Please print the records below word for word.

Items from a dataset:
....

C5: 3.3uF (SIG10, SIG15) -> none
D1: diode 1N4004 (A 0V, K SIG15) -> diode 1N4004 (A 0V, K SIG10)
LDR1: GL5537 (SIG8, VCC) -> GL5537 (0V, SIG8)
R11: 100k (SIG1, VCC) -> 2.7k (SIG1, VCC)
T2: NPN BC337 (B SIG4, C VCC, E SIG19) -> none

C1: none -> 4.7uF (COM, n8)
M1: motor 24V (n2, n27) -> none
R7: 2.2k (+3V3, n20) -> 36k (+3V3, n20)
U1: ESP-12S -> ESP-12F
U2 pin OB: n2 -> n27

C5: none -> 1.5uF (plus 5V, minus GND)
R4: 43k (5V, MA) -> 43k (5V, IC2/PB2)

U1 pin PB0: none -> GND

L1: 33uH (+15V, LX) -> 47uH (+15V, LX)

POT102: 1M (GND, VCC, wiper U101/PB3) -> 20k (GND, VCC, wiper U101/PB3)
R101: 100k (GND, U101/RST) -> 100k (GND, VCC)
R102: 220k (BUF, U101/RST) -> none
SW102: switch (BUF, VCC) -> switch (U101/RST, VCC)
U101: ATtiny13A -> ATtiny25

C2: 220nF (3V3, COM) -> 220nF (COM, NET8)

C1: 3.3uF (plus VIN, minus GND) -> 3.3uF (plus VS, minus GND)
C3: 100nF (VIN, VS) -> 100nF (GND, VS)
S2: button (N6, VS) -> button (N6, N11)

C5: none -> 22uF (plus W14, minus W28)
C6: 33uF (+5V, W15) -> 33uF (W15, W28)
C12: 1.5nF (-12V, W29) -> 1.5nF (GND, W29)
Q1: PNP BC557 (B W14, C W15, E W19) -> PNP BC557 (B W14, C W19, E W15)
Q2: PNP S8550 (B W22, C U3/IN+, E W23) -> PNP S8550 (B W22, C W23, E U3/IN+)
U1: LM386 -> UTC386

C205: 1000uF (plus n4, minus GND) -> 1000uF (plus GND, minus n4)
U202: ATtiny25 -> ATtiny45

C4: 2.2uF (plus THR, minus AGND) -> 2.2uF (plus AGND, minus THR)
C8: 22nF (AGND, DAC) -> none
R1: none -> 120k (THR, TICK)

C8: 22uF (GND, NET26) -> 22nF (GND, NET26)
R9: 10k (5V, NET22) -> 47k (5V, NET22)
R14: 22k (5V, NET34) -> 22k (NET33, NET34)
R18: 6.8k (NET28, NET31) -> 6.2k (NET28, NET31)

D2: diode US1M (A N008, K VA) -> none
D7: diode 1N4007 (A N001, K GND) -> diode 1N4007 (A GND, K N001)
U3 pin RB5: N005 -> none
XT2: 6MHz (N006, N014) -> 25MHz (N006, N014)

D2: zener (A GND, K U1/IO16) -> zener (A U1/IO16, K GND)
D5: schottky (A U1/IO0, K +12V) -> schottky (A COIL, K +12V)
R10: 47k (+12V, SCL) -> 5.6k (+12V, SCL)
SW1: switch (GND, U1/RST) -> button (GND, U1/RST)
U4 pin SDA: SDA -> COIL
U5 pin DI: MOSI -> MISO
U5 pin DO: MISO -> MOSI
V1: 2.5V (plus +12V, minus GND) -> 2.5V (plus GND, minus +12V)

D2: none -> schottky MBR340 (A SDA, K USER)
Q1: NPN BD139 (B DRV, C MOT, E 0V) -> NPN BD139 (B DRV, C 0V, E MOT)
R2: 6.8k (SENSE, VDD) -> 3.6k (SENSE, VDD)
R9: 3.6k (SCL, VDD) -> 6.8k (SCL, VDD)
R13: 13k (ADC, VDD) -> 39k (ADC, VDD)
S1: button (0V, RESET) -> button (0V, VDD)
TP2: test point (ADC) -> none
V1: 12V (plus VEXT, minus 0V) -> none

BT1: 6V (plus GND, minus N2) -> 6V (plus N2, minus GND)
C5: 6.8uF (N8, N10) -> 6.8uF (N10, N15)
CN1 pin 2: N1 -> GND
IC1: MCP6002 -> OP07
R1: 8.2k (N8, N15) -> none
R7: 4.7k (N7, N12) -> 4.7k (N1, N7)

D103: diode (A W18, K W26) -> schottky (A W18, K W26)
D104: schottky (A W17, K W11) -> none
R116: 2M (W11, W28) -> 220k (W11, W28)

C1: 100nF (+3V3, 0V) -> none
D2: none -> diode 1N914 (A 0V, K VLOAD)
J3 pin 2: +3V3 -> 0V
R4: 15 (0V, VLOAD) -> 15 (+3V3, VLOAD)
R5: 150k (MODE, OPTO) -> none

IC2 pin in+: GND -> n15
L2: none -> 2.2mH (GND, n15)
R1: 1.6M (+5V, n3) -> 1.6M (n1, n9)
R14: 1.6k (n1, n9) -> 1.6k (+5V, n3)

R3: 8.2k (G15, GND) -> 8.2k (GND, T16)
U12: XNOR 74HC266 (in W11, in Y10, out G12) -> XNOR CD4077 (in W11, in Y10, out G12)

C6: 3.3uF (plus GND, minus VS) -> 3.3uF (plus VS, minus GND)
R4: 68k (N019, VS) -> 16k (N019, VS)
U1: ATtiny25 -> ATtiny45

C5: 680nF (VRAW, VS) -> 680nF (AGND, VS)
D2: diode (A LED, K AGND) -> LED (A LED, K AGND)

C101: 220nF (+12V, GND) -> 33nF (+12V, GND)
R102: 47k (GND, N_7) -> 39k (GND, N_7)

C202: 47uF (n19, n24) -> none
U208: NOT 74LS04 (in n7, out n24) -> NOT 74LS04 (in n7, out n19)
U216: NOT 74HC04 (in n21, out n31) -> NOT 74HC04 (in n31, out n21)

....

__Task output__:
C5: 3.3uF (SIG10, SIG15) -> none
D1: diode 1N4004 (A 0V, K SIG15) -> diode 1N4004 (A 0V, K SIG10)
LDR1: GL5537 (SIG8, VCC) -> GL5537 (0V, SIG8)
R11: 100k (SIG1, VCC) -> 2.7k (SIG1, VCC)
T2: NPN BC337 (B SIG4, C VCC, E SIG19) -> none

C1: none -> 4.7uF (COM, n8)
M1: motor 24V (n2, n27) -> none
R7: 2.2k (+3V3, n20) -> 36k (+3V3, n20)
U1: ESP-12S -> ESP-12F
U2 pin OB: n2 -> n27

C5: none -> 1.5uF (plus 5V, minus GND)
R4: 43k (5V, MA) -> 43k (5V, IC2/PB2)

U1 pin PB0: none -> GND

L1: 33uH (+15V, LX) -> 47uH (+15V, LX)

POT102: 1M (GND, VCC, wiper U101/PB3) -> 20k (GND, VCC, wiper U101/PB3)
R101: 100k (GND, U101/RST) -> 100k (GND, VCC)
R102: 220k (BUF, U101/RST) -> none
SW102: switch (BUF, VCC) -> switch (U101/RST, VCC)
U101: ATtiny13A -> ATtiny25

C2: 220nF (3V3, COM) -> 220nF (COM, NET8)

C1: 3.3uF (plus VIN, minus GND) -> 3.3uF (plus VS, minus GND)
C3: 100nF (VIN, VS) -> 100nF (GND, VS)
S2: button (N6, VS) -> button (N6, N11)

C5: none -> 22uF (plus W14, minus W28)
C6: 33uF (+5V, W15) -> 33uF (W15, W28)
C12: 1.5nF (-12V, W29) -> 1.5nF (GND, W29)
Q1: PNP BC557 (B W14, C W15, E W19) -> PNP BC557 (B W14, C W19, E W15)
Q2: PNP S8550 (B W22, C U3/IN+, E W23) -> PNP S8550 (B W22, C W23, E U3/IN+)
U1: LM386 -> UTC386

C205: 1000uF (plus n4, minus GND) -> 1000uF (plus GND, minus n4)
U202: ATtiny25 -> ATtiny45

C4: 2.2uF (plus THR, minus AGND) -> 2.2uF (plus AGND, minus THR)
C8: 22nF (AGND, DAC) -> none
R1: none -> 120k (THR, TICK)

C8: 22uF (GND, NET26) -> 22nF (GND, NET26)
R9: 10k (5V, NET22) -> 47k (5V, NET22)
R14: 22k (5V, NET34) -> 22k (NET33, NET34)
R18: 6.8k (NET28, NET31) -> 6.2k (NET28, NET31)

D2: diode US1M (A N008, K VA) -> none
D7: diode 1N4007 (A N001, K GND) -> diode 1N4007 (A GND, K N001)
U3 pin RB5: N005 -> none
XT2: 6MHz (N006, N014) -> 25MHz (N006, N014)

D2: zener (A GND, K U1/IO16) -> zener (A U1/IO16, K GND)
D5: schottky (A U1/IO0, K +12V) -> schottky (A COIL, K +12V)
R10: 47k (+12V, SCL) -> 5.6k (+12V, SCL)
SW1: switch (GND, U1/RST) -> button (GND, U1/RST)
U4 pin SDA: SDA -> COIL
U5 pin DI: MOSI -> MISO
U5 pin DO: MISO -> MOSI
V1: 2.5V (plus +12V, minus GND) -> 2.5V (plus GND, minus +12V)

D2: none -> schottky MBR340 (A SDA, K USER)
Q1: NPN BD139 (B DRV, C MOT, E 0V) -> NPN BD139 (B DRV, C 0V, E MOT)
R2: 6.8k (SENSE, VDD) -> 3.6k (SENSE, VDD)
R9: 3.6k (SCL, VDD) -> 6.8k (SCL, VDD)
R13: 13k (ADC, VDD) -> 39k (ADC, VDD)
S1: button (0V, RESET) -> button (0V, VDD)
TP2: test point (ADC) -> none
V1: 12V (plus VEXT, minus 0V) -> none

BT1: 6V (plus GND, minus N2) -> 6V (plus N2, minus GND)
C5: 6.8uF (N8, N10) -> 6.8uF (N10, N15)
CN1 pin 2: N1 -> GND
IC1: MCP6002 -> OP07
R1: 8.2k (N8, N15) -> none
R7: 4.7k (N7, N12) -> 4.7k (N1, N7)

D103: diode (A W18, K W26) -> schottky (A W18, K W26)
D104: schottky (A W17, K W11) -> none
R116: 2M (W11, W28) -> 220k (W11, W28)

C1: 100nF (+3V3, 0V) -> none
D2: none -> diode 1N914 (A 0V, K VLOAD)
J3 pin 2: +3V3 -> 0V
R4: 15 (0V, VLOAD) -> 15 (+3V3, VLOAD)
R5: 150k (MODE, OPTO) -> none

IC2 pin in+: GND -> n15
L2: none -> 2.2mH (GND, n15)
R1: 1.6M (+5V, n3) -> 1.6M (n1, n9)
R14: 1.6k (n1, n9) -> 1.6k (+5V, n3)

R3: 8.2k (G15, GND) -> 8.2k (GND, T16)
U12: XNOR 74HC266 (in W11, in Y10, out G12) -> XNOR CD4077 (in W11, in Y10, out G12)

C6: 3.3uF (plus GND, minus VS) -> 3.3uF (plus VS, minus GND)
R4: 68k (N019, VS) -> 16k (N019, VS)
U1: ATtiny25 -> ATtiny45

C5: 680nF (VRAW, VS) -> 680nF (AGND, VS)
D2: diode (A LED, K AGND) -> LED (A LED, K AGND)

C101: 220nF (+12V, GND) -> 33nF (+12V, GND)
R102: 47k (GND, N_7) -> 39k (GND, N_7)

C202: 47uF (n19, n24) -> none
U208: NOT 74LS04 (in n7, out n24) -> NOT 74LS04 (in n7, out n19)
U216: NOT 74HC04 (in n21, out n31) -> NOT 74HC04 (in n31, out n21)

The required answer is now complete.